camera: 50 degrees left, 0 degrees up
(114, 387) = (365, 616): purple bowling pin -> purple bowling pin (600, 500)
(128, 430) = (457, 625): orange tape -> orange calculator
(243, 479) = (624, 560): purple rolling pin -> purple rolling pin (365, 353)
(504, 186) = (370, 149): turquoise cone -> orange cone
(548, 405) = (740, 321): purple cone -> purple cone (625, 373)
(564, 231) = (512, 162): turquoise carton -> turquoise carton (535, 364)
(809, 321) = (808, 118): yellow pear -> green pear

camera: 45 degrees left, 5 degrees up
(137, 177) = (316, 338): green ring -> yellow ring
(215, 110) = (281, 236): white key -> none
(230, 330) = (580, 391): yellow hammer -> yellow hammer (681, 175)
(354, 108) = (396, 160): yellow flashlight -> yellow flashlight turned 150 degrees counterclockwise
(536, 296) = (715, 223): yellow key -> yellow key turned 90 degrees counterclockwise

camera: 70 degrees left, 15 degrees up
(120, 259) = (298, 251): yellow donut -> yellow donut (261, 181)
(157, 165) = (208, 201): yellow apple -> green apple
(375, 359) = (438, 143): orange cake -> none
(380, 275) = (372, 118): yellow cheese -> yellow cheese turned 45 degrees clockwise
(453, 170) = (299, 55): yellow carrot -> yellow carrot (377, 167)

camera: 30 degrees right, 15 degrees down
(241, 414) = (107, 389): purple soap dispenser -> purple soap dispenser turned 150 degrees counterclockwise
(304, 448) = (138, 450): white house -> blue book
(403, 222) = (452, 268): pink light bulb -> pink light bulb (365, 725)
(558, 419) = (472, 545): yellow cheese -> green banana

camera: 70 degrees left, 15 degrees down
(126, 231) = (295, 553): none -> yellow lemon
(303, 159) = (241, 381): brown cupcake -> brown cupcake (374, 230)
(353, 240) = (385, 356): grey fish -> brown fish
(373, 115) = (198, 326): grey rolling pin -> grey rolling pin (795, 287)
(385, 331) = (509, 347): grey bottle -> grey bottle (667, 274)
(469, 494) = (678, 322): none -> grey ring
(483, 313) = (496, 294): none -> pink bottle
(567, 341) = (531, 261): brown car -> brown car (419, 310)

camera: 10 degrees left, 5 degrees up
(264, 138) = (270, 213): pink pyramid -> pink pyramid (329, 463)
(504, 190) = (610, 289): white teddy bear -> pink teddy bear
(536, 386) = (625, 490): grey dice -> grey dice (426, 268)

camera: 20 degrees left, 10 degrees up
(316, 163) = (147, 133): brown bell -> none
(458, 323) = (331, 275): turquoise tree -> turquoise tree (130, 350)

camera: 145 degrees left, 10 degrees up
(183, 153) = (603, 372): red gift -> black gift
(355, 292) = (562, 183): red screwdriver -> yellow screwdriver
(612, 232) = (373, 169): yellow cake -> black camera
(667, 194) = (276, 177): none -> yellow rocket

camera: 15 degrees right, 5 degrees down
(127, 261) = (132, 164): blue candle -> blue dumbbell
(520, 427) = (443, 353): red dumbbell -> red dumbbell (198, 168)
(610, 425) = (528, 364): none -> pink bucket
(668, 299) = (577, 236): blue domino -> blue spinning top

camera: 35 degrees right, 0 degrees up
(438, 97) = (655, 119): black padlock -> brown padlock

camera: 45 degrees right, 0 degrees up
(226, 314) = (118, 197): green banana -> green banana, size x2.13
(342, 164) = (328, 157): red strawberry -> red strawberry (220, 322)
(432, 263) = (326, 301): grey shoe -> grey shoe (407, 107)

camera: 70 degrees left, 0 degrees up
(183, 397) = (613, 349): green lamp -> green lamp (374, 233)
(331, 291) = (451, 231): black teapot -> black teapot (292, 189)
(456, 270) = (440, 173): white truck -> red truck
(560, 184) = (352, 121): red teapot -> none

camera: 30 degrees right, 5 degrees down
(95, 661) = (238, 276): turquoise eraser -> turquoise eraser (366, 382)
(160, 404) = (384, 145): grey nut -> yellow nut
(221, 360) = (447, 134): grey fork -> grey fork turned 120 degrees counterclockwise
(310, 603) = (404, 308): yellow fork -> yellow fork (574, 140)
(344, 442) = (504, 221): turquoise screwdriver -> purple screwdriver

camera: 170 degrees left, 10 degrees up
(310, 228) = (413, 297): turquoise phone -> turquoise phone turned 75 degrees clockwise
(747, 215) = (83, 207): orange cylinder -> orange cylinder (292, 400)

....

What to work on –
Please copy every line of the data that carries the string "counterclockwise".

Solution to the exercise –
(354, 108) = (396, 160): yellow flashlight -> yellow flashlight turned 150 degrees counterclockwise
(536, 296) = (715, 223): yellow key -> yellow key turned 90 degrees counterclockwise
(241, 414) = (107, 389): purple soap dispenser -> purple soap dispenser turned 150 degrees counterclockwise
(221, 360) = (447, 134): grey fork -> grey fork turned 120 degrees counterclockwise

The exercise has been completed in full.